Task directions: Copy every line of text in the data below word for word, and leave the pictures out.

Provided records:
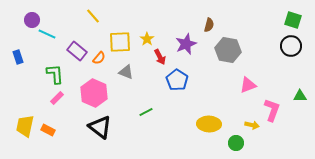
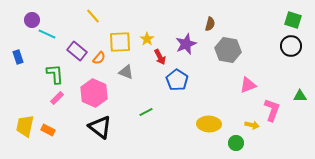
brown semicircle: moved 1 px right, 1 px up
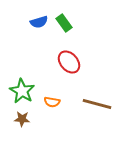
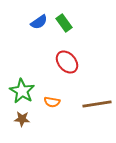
blue semicircle: rotated 18 degrees counterclockwise
red ellipse: moved 2 px left
brown line: rotated 24 degrees counterclockwise
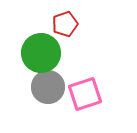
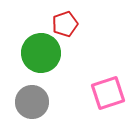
gray circle: moved 16 px left, 15 px down
pink square: moved 23 px right, 1 px up
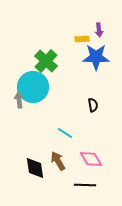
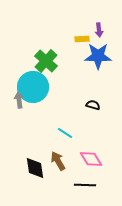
blue star: moved 2 px right, 1 px up
black semicircle: rotated 64 degrees counterclockwise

Result of the task:
brown semicircle: moved 1 px right, 1 px up
blue semicircle: rotated 18 degrees counterclockwise
red ellipse: moved 2 px left
brown line: rotated 24 degrees counterclockwise
gray circle: moved 16 px left, 15 px down
pink square: moved 23 px right, 1 px up
blue star: moved 2 px right, 1 px up
black semicircle: rotated 64 degrees counterclockwise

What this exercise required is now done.